▶ [Written exercise]: Rewrite the listing below with every "->" changed to "→" and everything else unchanged. Leave the pictures out of your answer.

▶ [Excerpted records]:
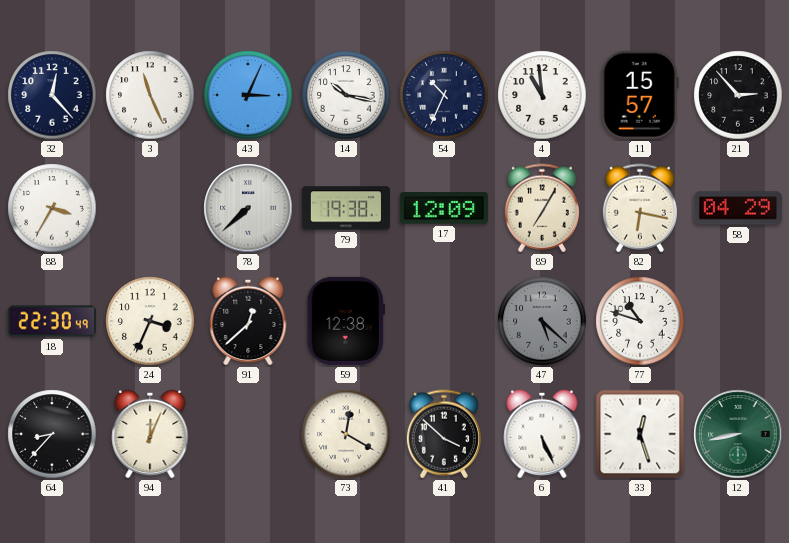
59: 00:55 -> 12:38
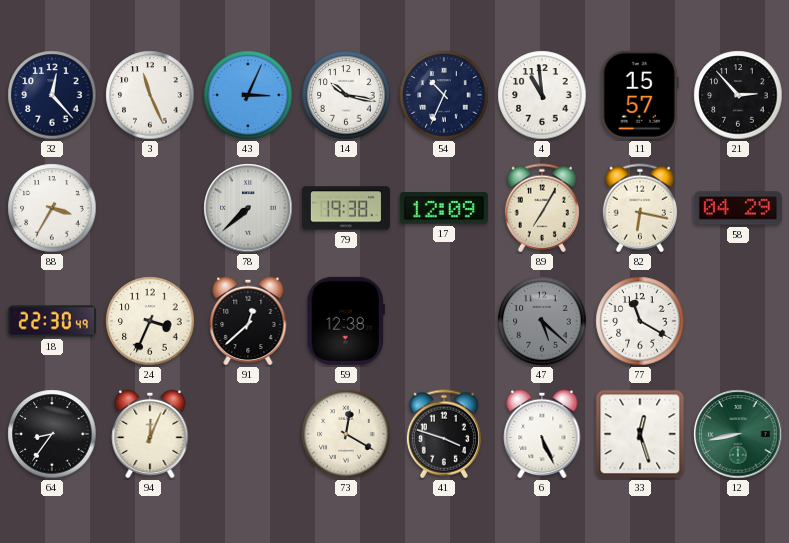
77: 10:48 -> 11:20
64: 8:37 -> 8:36
41: 3:52 -> 3:48
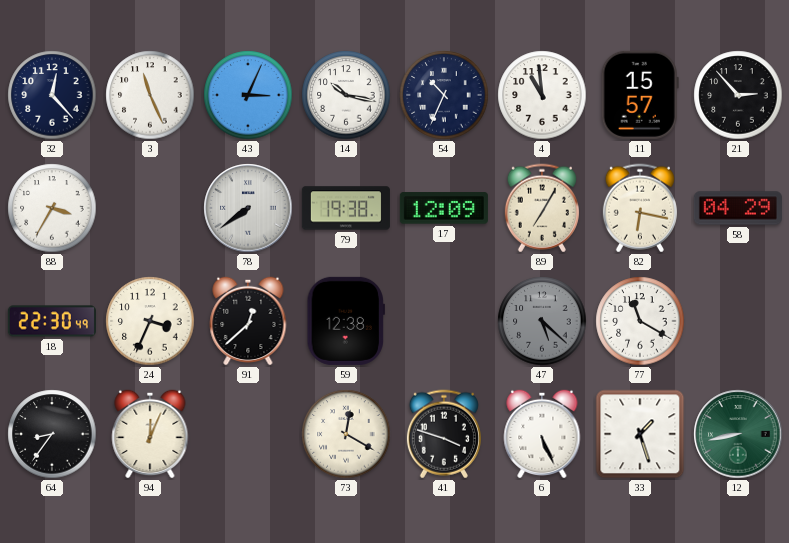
78: 7:38 -> 7:39
33: 12:27 -> 1:27
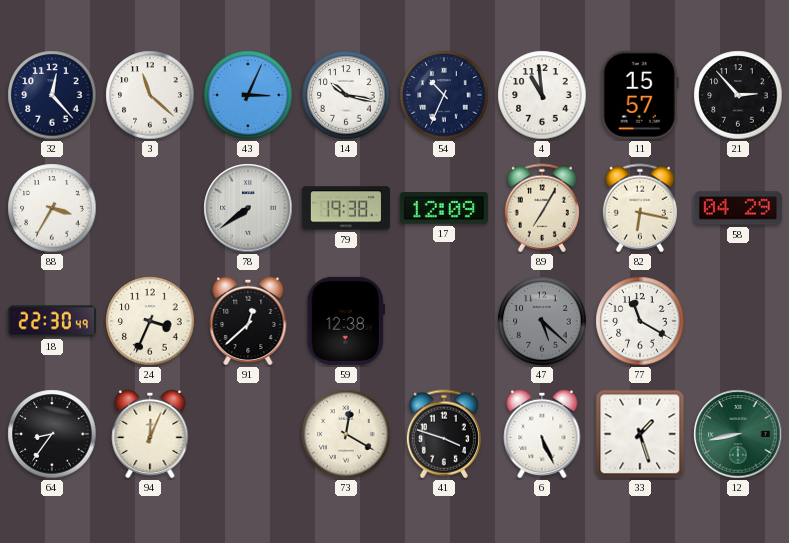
3: 11:26 -> 11:22
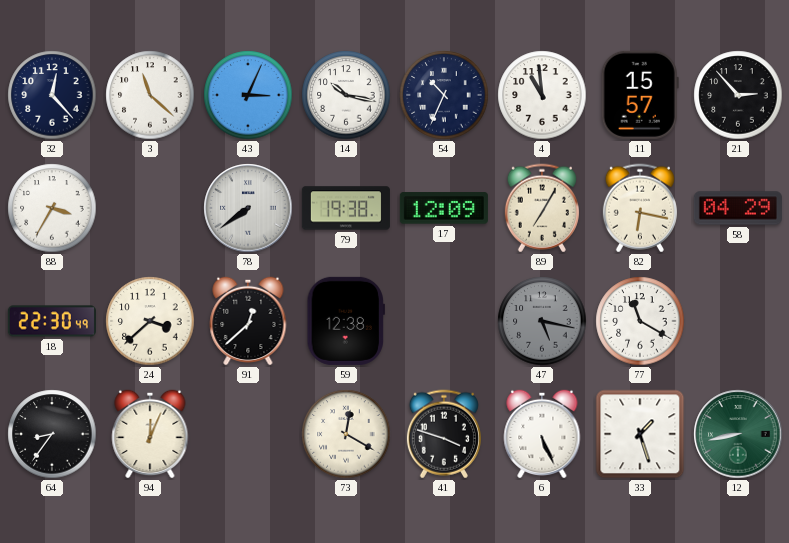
24: 3:34 -> 3:38
47: 5:22 -> 5:17
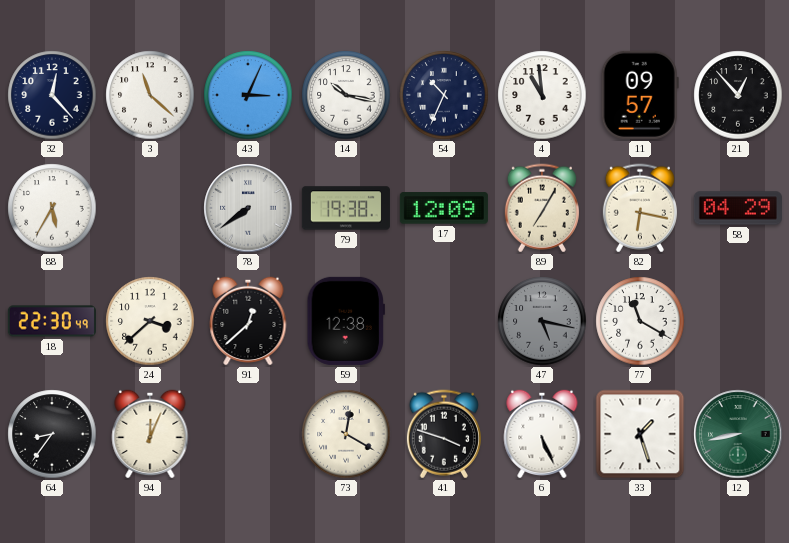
11: 15:57 -> 09:57
21: 2:53 -> 12:53
88: 3:35 -> 5:35
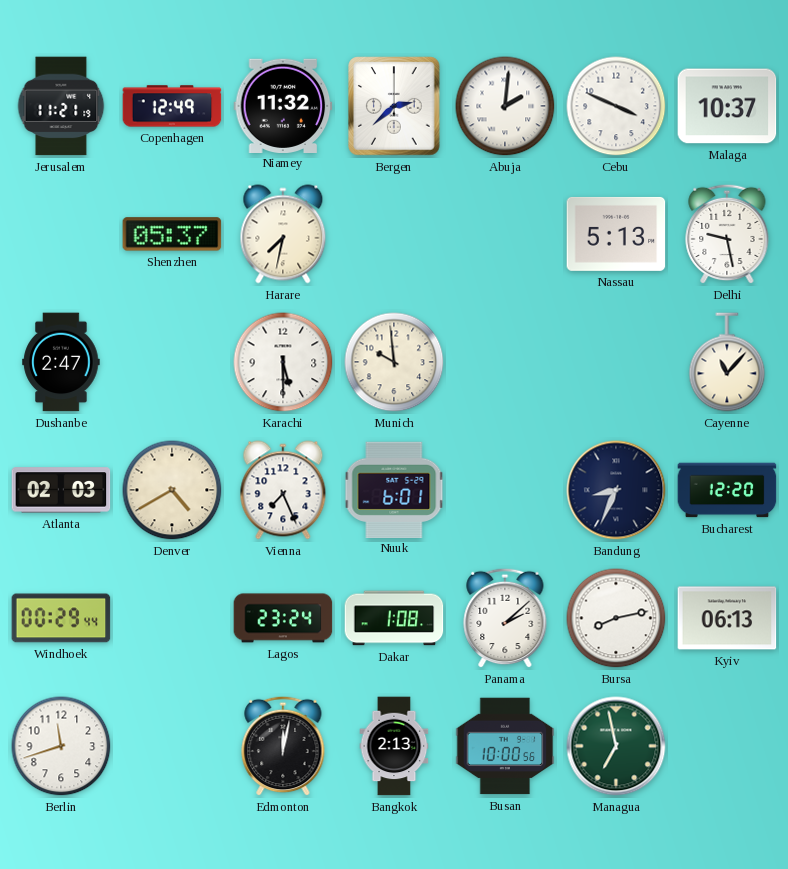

▶ [Answer to the problem]:
59: 00:55 → 12:38
77: 10:48 → 11:20
64: 8:37 → 8:36
41: 3:52 → 3:48
78: 7:38 → 7:39
33: 12:27 → 1:27
3: 11:26 → 11:22
24: 3:34 → 3:38
47: 5:22 → 5:17
11: 15:57 → 09:57
21: 2:53 → 12:53
88: 3:35 → 5:35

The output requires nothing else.